» **Source data**:
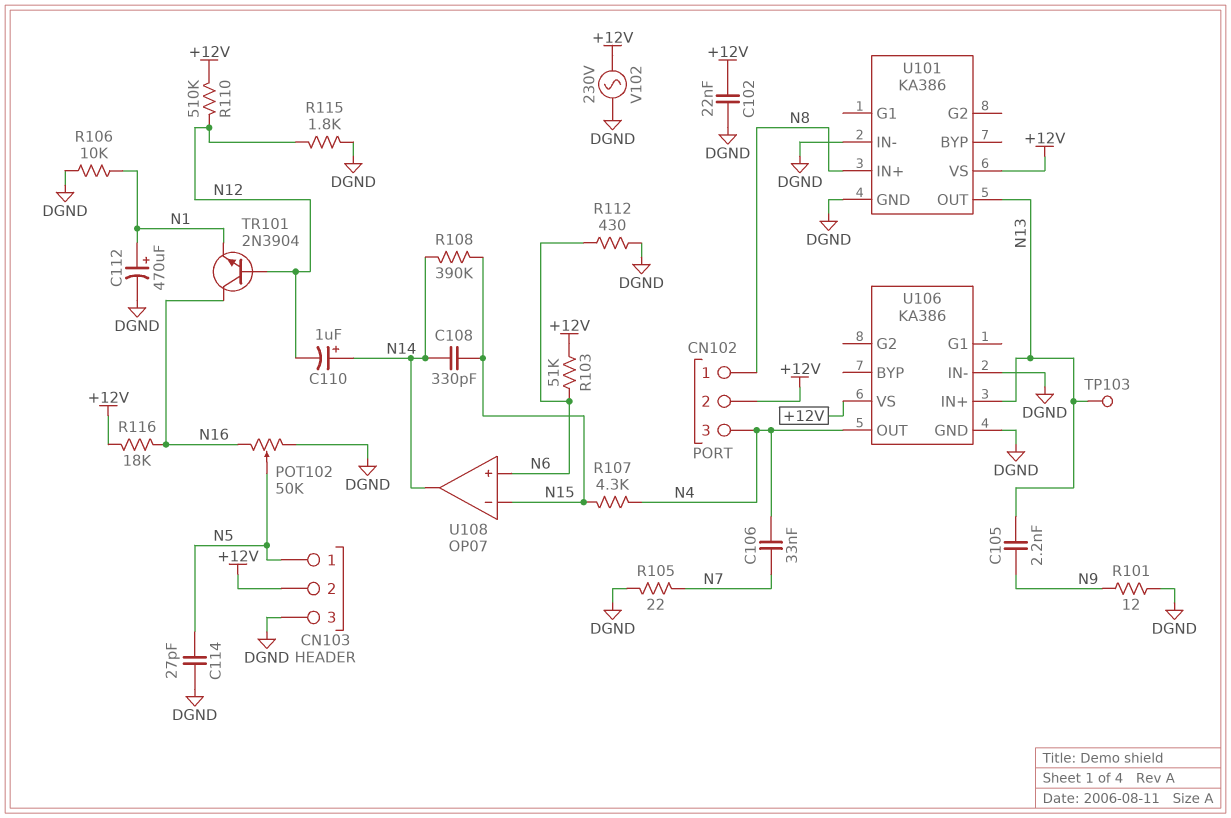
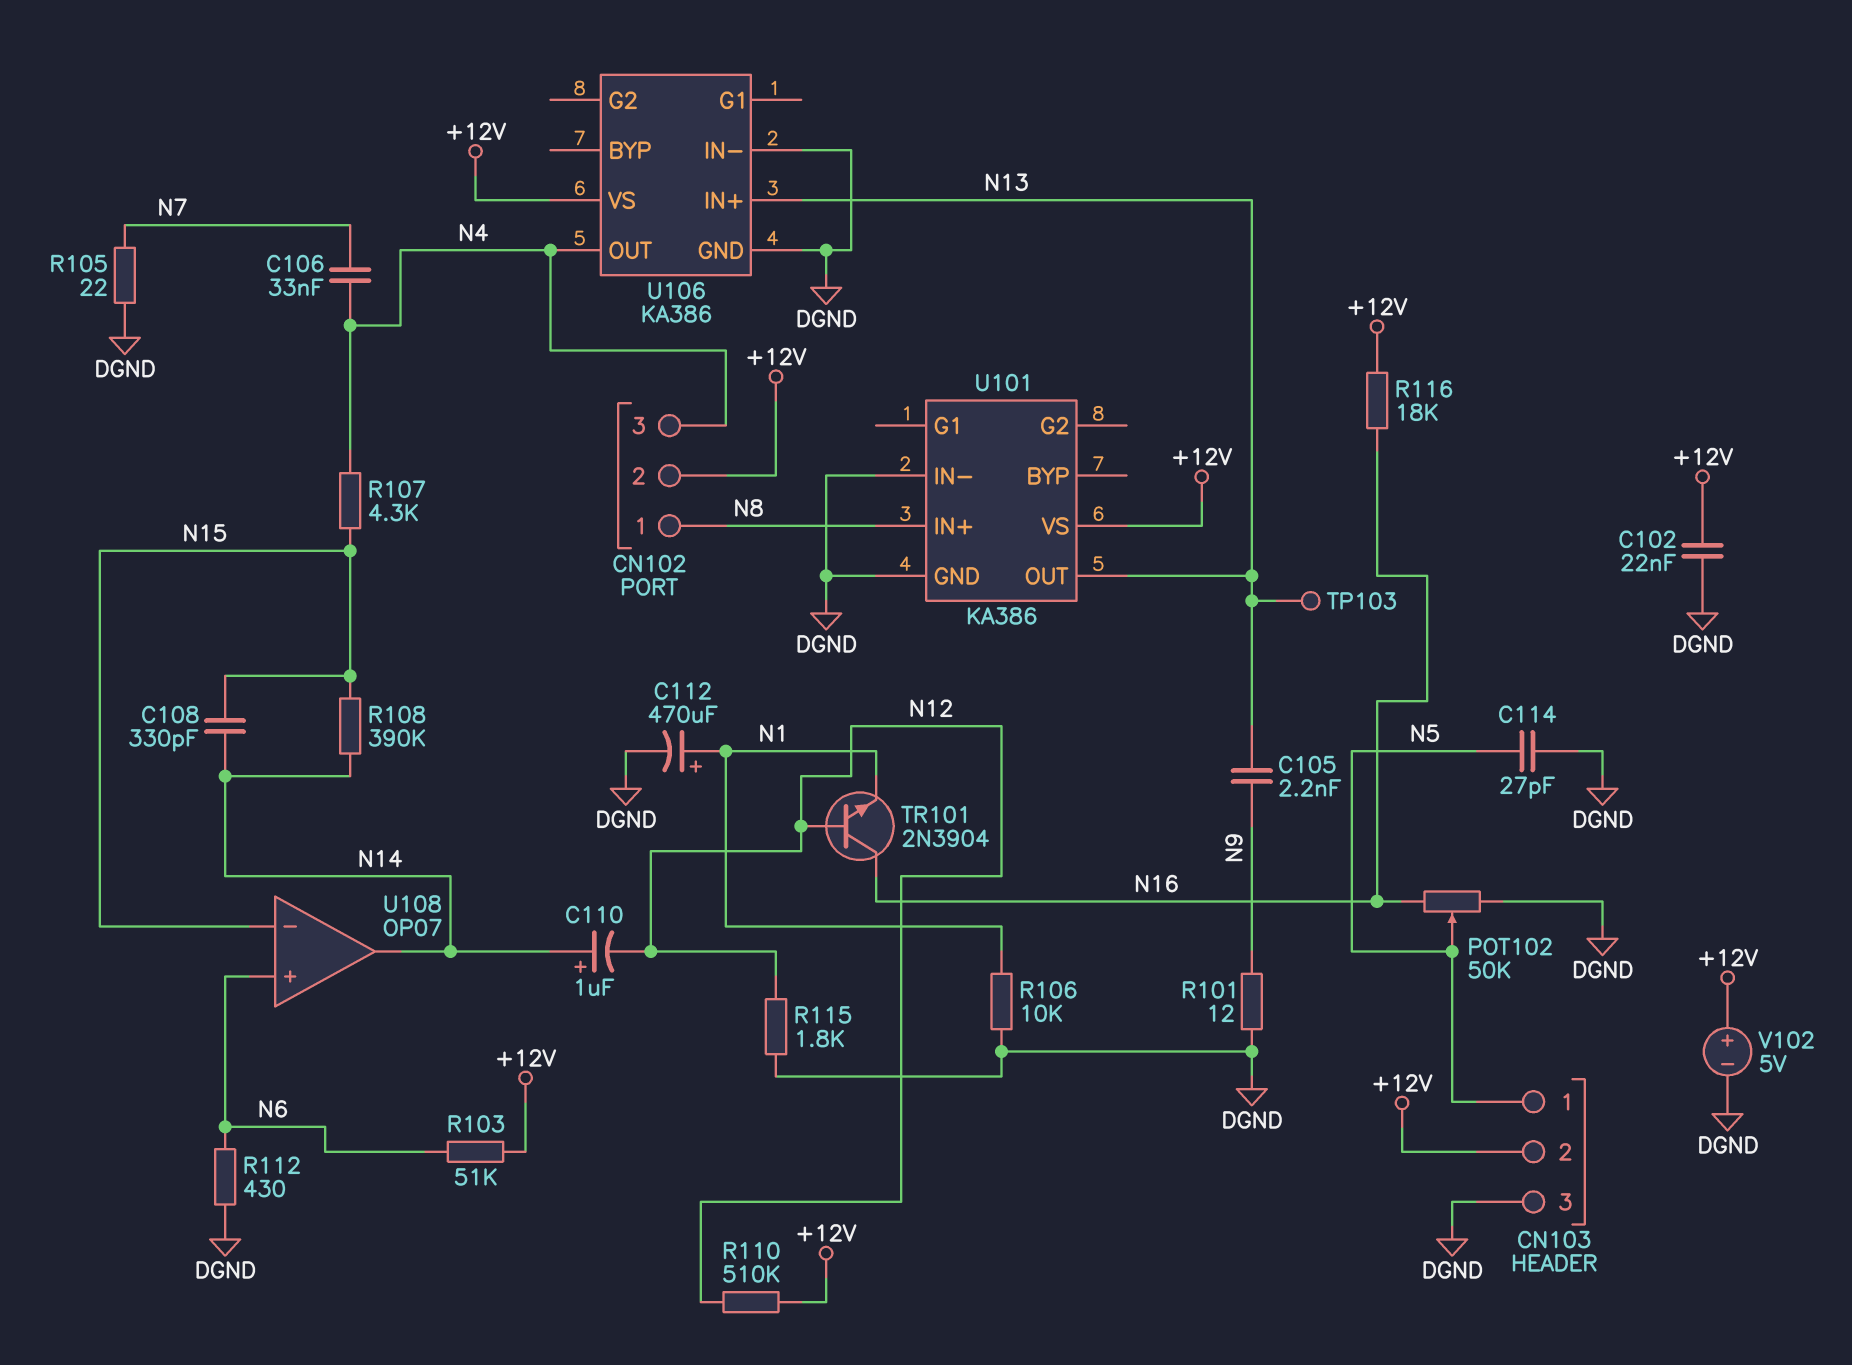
V102: AC 230V (+12V, DGND) -> 5V (plus +12V, minus DGND)

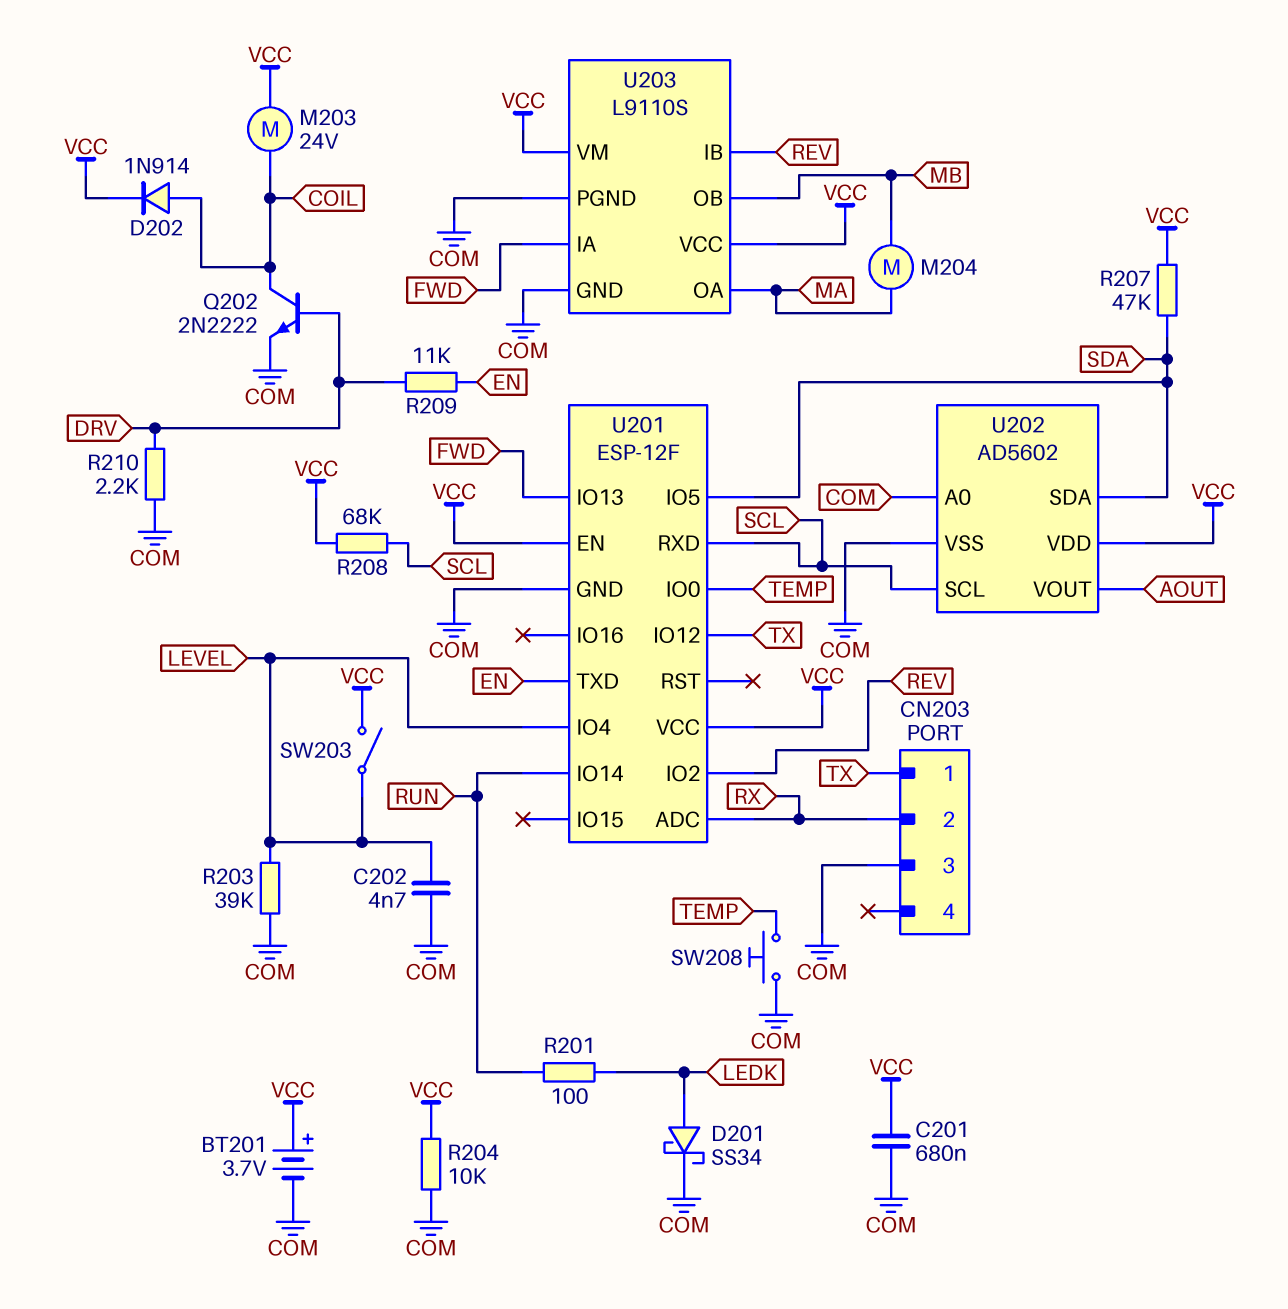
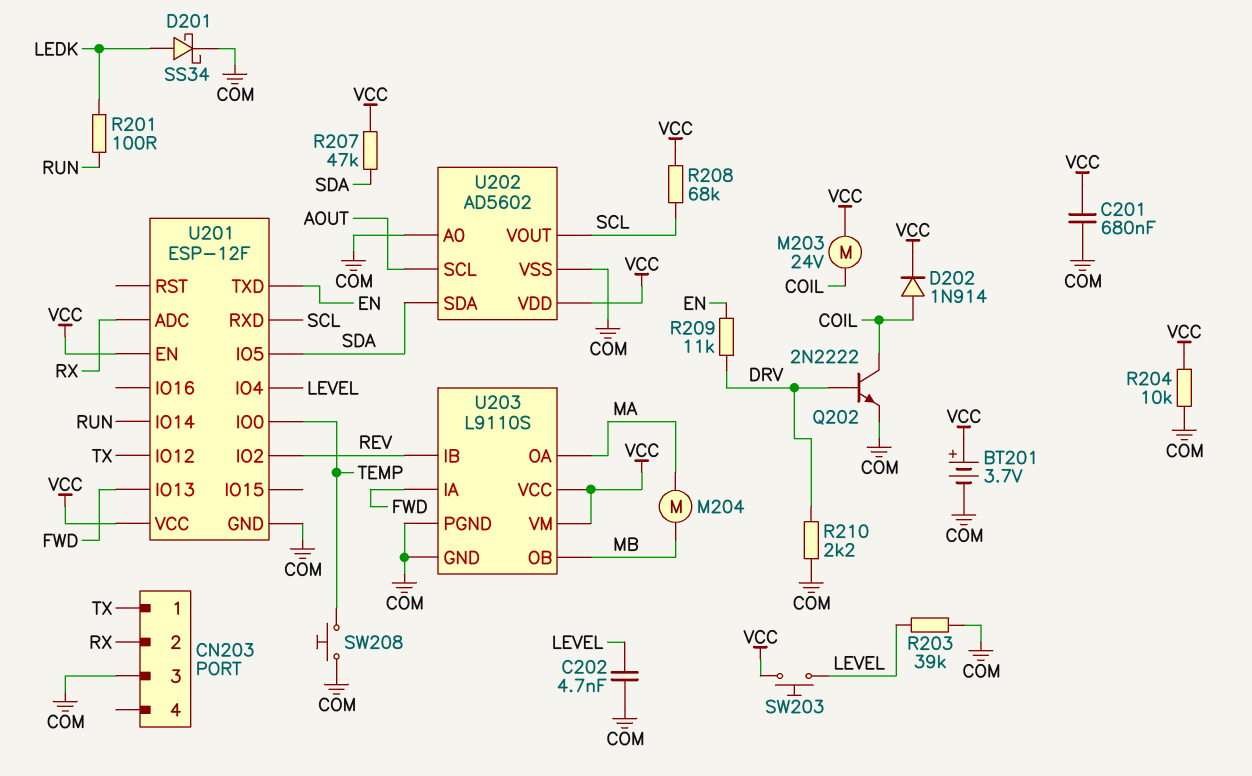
SW203: switch (LEVEL, VCC) -> button (LEVEL, VCC)
U202 pin SCL: SCL -> AOUT
U202 pin VOUT: AOUT -> SCL

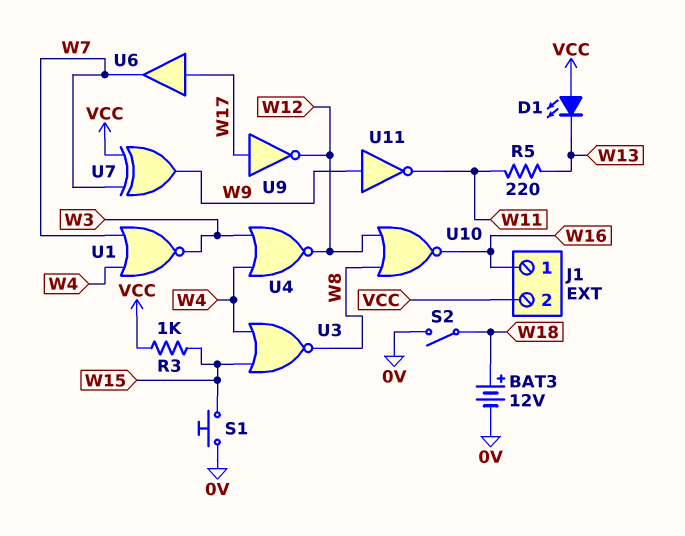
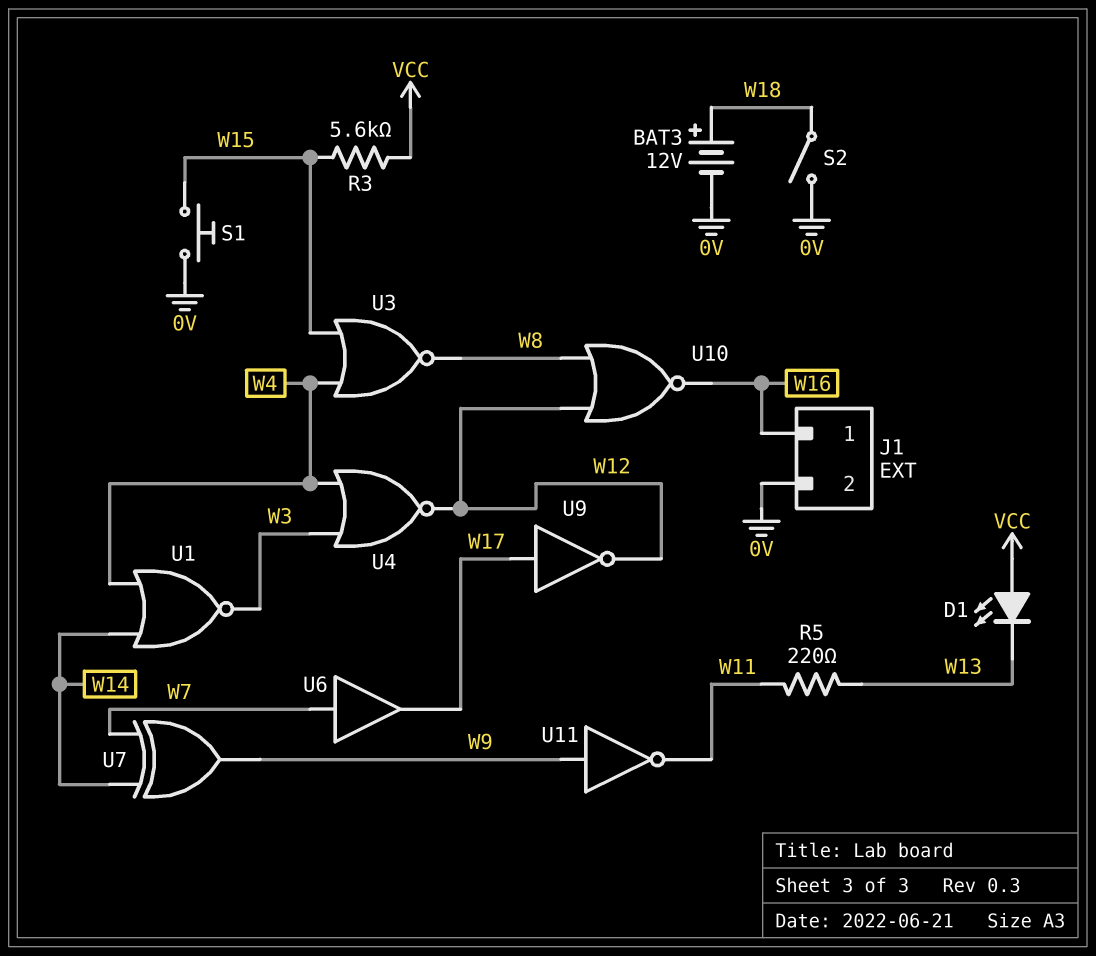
J1 pin 2: VCC -> 0V
R3: 1k (VCC, W15) -> 5.6k (VCC, W15)
U1: NOR (in W4, in W7, out W3) -> NOR (in W4, in W14, out W3)
U6: buffer (in W17, out W7) -> buffer (in W7, out W17)
U7: XOR (in VCC, in W7, out W9) -> XOR (in W7, in W14, out W9)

» **Exercise details**: Take the lines above starting at the one containing "SW203: switch (LEVEL, VCC)" and ending at the one containing "U6: buffer (in", and print them again exactly, without pictures.

» **The answer**:
SW203: switch (LEVEL, VCC) -> button (LEVEL, VCC)
U202 pin SCL: SCL -> AOUT
U202 pin VOUT: AOUT -> SCL

J1 pin 2: VCC -> 0V
R3: 1k (VCC, W15) -> 5.6k (VCC, W15)
U1: NOR (in W4, in W7, out W3) -> NOR (in W4, in W14, out W3)
U6: buffer (in W17, out W7) -> buffer (in W7, out W17)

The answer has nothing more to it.